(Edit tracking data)
# # # #

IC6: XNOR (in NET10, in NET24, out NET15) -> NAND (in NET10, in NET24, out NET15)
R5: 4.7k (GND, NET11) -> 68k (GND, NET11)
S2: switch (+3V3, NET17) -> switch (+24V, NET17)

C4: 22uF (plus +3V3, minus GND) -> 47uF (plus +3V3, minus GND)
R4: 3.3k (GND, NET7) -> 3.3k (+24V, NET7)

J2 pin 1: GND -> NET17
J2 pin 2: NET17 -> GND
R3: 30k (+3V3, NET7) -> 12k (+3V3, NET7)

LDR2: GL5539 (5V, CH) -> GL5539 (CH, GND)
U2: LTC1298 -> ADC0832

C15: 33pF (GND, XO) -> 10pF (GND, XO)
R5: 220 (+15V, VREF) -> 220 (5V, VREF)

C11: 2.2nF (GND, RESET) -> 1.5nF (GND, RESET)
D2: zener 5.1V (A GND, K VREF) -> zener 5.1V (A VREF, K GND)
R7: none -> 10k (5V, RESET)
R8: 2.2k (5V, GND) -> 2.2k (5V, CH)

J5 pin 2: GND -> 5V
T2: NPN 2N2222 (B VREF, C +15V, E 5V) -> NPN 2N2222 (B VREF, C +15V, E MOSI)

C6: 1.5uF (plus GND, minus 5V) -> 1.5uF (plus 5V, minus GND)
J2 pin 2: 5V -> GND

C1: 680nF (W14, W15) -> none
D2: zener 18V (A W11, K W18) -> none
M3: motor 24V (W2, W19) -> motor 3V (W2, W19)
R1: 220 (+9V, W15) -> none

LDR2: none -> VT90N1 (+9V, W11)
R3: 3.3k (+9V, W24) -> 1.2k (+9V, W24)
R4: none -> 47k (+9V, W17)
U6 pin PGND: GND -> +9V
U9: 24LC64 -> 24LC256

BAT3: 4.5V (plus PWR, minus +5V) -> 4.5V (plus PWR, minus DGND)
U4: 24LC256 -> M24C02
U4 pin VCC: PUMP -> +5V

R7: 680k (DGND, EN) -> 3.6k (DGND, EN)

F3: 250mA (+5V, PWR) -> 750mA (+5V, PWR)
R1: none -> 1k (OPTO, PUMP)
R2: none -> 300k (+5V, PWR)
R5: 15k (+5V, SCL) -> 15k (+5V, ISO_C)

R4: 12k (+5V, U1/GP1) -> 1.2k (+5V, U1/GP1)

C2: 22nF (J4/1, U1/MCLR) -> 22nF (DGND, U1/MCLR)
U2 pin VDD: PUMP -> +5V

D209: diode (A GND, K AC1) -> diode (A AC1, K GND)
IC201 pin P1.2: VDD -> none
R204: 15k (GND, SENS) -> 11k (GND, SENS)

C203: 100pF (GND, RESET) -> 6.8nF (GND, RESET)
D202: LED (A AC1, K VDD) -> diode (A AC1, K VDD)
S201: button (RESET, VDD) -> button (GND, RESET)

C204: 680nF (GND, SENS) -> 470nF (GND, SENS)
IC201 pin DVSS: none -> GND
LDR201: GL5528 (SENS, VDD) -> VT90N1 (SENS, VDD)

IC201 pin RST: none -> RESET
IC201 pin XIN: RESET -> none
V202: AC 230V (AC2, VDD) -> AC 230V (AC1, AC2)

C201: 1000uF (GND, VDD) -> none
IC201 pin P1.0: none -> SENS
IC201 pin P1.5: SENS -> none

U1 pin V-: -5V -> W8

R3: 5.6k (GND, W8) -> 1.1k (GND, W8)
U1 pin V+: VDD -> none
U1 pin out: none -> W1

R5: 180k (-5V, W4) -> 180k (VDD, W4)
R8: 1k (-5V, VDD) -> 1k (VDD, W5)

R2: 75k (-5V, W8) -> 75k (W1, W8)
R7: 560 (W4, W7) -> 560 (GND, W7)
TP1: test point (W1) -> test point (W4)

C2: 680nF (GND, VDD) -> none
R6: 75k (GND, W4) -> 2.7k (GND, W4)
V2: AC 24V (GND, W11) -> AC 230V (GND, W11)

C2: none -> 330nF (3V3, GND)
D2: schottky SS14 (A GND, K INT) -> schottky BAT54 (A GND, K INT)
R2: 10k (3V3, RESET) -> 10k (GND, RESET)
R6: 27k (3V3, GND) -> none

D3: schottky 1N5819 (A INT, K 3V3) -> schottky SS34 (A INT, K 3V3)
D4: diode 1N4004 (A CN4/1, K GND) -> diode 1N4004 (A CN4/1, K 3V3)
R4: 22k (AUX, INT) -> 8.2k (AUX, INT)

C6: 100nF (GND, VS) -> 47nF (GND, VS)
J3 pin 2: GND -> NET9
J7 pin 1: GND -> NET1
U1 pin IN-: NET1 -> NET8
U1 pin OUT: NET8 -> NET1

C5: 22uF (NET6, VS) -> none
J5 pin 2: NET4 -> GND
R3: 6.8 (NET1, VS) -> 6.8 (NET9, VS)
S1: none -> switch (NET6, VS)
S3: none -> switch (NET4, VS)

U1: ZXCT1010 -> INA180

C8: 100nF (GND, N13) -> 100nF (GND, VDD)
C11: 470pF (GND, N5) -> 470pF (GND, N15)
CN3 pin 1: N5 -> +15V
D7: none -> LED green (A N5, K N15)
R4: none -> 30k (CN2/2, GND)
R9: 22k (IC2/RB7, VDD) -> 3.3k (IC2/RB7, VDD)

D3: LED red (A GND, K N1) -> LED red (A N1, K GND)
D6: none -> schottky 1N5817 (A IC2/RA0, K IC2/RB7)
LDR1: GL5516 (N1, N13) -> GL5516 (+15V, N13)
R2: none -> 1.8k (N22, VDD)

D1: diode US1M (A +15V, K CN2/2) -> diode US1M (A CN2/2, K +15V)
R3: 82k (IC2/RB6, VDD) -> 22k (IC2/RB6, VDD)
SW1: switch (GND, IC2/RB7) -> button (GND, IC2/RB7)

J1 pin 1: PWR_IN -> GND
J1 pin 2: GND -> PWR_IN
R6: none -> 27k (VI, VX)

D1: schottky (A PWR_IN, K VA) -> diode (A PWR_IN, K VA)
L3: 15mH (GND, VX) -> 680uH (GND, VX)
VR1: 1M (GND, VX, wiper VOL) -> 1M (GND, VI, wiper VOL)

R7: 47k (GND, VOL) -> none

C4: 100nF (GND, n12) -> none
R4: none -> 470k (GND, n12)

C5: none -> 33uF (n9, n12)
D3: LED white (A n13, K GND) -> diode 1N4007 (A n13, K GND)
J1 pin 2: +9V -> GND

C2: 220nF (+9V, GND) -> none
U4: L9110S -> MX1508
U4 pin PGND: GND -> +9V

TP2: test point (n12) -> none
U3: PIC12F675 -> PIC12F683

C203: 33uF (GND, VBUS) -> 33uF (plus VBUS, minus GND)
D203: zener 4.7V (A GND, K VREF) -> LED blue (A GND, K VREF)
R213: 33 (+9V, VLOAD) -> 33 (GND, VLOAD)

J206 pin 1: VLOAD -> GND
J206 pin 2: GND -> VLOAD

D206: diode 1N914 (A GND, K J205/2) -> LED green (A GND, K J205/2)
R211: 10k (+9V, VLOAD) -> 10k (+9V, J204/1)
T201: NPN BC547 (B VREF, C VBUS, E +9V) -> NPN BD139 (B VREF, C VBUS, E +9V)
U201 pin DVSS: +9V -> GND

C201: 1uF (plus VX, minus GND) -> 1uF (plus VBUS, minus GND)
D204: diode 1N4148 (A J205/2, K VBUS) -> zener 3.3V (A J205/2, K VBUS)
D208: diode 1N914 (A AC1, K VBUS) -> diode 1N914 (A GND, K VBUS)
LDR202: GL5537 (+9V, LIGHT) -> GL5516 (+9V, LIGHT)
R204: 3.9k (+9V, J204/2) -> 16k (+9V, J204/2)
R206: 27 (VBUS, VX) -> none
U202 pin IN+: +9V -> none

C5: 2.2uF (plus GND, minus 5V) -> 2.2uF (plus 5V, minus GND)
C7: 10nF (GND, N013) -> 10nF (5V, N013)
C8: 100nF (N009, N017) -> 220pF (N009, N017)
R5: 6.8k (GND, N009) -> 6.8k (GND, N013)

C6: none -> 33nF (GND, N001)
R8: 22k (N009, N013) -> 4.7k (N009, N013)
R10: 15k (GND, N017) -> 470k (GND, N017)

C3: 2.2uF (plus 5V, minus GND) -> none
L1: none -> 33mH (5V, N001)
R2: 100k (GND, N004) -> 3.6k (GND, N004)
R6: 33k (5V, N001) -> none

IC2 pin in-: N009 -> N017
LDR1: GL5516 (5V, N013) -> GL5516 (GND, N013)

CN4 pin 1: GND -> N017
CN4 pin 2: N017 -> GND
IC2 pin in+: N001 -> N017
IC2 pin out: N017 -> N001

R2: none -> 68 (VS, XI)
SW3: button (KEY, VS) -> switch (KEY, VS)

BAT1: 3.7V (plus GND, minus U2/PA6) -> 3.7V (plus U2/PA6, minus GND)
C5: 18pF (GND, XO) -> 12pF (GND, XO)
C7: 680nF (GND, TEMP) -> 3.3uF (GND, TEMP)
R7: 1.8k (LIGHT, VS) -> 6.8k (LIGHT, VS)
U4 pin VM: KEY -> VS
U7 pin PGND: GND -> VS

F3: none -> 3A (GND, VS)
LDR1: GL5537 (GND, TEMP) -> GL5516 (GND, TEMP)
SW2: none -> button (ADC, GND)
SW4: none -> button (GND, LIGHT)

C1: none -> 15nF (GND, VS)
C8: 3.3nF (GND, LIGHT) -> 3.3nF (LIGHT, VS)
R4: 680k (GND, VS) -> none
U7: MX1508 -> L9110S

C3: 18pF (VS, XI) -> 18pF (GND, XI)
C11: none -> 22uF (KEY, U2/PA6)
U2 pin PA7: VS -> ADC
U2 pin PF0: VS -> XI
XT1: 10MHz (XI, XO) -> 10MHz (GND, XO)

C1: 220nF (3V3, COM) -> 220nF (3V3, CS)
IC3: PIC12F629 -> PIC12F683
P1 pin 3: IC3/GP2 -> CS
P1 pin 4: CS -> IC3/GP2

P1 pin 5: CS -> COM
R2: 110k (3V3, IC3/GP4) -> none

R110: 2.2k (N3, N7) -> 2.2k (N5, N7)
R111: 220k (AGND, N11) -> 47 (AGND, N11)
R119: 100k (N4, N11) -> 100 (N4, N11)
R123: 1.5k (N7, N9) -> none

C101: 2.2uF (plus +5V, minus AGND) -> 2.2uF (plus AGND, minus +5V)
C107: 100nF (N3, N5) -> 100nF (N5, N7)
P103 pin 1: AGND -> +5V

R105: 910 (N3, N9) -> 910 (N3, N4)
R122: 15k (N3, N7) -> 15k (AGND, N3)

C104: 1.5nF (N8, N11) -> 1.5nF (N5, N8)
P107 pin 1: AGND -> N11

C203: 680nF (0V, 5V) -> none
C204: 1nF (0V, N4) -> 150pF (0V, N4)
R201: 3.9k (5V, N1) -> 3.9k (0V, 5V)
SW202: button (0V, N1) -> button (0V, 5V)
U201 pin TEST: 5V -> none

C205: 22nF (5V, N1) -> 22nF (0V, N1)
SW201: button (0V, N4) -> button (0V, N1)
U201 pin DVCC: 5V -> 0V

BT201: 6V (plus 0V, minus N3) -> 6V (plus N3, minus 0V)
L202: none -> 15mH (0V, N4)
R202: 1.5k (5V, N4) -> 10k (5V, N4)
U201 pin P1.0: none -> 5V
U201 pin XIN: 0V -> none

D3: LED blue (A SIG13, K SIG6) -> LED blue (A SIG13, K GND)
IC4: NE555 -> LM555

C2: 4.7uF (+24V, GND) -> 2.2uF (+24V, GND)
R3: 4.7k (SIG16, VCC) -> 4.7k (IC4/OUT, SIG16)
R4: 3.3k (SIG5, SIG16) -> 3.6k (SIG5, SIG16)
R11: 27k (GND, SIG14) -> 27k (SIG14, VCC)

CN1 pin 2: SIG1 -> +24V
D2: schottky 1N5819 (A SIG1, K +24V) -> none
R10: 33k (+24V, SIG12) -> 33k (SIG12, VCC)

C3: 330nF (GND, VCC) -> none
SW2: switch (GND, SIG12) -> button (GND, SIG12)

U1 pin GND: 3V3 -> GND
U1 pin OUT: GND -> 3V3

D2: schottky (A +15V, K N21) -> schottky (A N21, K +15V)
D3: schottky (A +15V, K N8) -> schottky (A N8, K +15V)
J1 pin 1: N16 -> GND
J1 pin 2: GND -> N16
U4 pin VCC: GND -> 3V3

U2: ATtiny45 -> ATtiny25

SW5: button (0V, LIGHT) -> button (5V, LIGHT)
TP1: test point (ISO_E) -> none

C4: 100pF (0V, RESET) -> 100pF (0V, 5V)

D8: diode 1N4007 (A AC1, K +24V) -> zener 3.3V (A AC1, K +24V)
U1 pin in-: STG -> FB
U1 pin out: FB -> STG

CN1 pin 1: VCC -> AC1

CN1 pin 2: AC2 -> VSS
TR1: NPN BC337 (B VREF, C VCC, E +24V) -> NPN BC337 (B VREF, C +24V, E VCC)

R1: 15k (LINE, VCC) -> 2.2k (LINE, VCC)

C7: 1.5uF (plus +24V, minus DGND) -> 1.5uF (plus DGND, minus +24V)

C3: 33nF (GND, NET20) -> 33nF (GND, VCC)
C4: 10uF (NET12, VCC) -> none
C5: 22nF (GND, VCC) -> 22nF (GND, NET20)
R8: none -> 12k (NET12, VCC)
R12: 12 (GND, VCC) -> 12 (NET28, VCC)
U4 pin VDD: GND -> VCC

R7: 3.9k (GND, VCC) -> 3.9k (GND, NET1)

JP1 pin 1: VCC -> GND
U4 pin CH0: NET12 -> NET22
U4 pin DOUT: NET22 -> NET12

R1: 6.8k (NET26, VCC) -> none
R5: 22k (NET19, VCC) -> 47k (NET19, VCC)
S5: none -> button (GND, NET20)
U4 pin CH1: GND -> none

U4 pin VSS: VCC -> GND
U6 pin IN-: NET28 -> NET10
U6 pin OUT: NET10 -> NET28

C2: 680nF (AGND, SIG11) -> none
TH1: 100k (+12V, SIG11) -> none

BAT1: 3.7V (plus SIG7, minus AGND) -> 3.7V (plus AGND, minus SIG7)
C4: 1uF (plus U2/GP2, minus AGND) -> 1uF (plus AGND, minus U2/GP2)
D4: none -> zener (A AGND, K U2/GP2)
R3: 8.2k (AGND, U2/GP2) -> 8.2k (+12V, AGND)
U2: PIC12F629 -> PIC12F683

# # # #

* _What you will do_: When the line with "R2: none -> 1.8k (N22, VDD)" is reached in the data above, start copying there, and copy each line exactly until the line with "U4 pin PGND: GND -> +9V" has been copied; copy nothing else.

* _Result for this task_:
R2: none -> 1.8k (N22, VDD)

D1: diode US1M (A +15V, K CN2/2) -> diode US1M (A CN2/2, K +15V)
R3: 82k (IC2/RB6, VDD) -> 22k (IC2/RB6, VDD)
SW1: switch (GND, IC2/RB7) -> button (GND, IC2/RB7)

J1 pin 1: PWR_IN -> GND
J1 pin 2: GND -> PWR_IN
R6: none -> 27k (VI, VX)

D1: schottky (A PWR_IN, K VA) -> diode (A PWR_IN, K VA)
L3: 15mH (GND, VX) -> 680uH (GND, VX)
VR1: 1M (GND, VX, wiper VOL) -> 1M (GND, VI, wiper VOL)

R7: 47k (GND, VOL) -> none

C4: 100nF (GND, n12) -> none
R4: none -> 470k (GND, n12)

C5: none -> 33uF (n9, n12)
D3: LED white (A n13, K GND) -> diode 1N4007 (A n13, K GND)
J1 pin 2: +9V -> GND

C2: 220nF (+9V, GND) -> none
U4: L9110S -> MX1508
U4 pin PGND: GND -> +9V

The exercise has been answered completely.